-- Opening Marker --
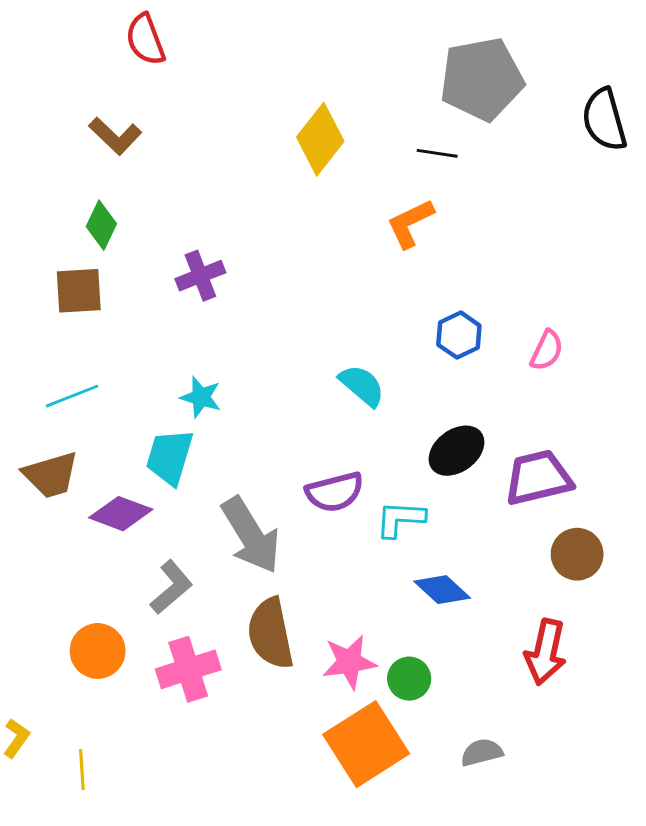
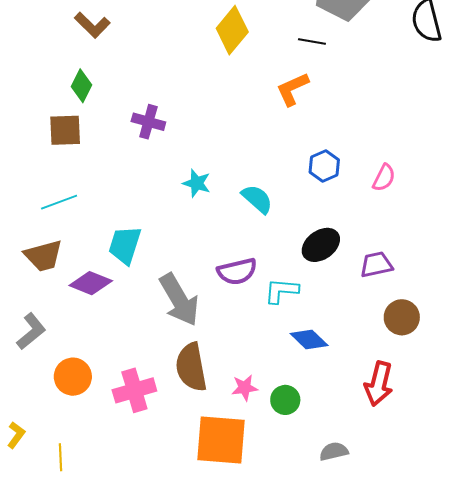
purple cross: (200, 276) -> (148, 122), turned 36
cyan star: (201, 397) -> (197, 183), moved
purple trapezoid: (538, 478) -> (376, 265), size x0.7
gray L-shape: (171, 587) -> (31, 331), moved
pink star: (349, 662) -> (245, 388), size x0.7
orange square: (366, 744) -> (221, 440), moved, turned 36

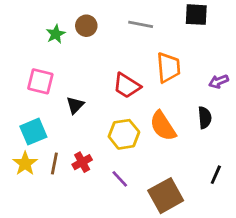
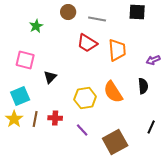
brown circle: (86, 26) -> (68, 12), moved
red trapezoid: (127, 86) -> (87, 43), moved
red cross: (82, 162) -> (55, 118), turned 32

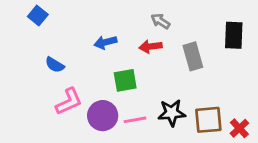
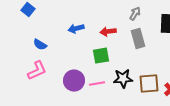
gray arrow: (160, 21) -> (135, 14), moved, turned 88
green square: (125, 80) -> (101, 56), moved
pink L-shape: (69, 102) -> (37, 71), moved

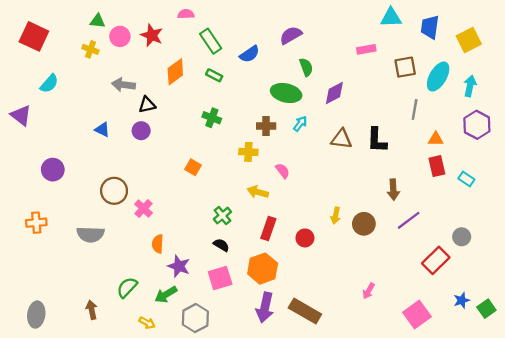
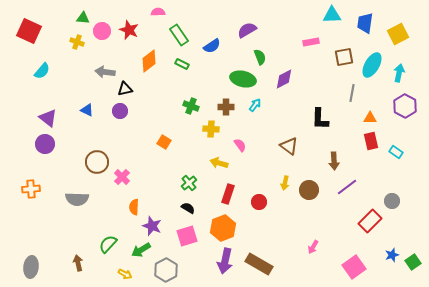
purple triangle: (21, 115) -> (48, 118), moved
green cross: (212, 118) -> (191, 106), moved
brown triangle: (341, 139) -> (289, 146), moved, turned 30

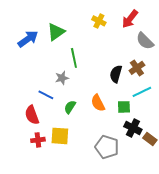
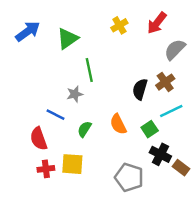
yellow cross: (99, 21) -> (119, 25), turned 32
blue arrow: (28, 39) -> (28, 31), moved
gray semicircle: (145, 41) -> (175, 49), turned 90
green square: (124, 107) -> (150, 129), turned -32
-- Closing Marker --
I need the lines from the one holding "gray arrow: (160, 21)" through the last line of the entries set down exactly, with every picture left out.

→ Response below:
gray arrow: (160, 21) -> (135, 14), moved, turned 88
green square: (125, 80) -> (101, 56), moved
pink L-shape: (69, 102) -> (37, 71), moved

purple triangle: (21, 115) -> (48, 118), moved
green cross: (212, 118) -> (191, 106), moved
brown triangle: (341, 139) -> (289, 146), moved, turned 30

yellow cross: (99, 21) -> (119, 25), turned 32
blue arrow: (28, 39) -> (28, 31), moved
gray semicircle: (145, 41) -> (175, 49), turned 90
green square: (124, 107) -> (150, 129), turned -32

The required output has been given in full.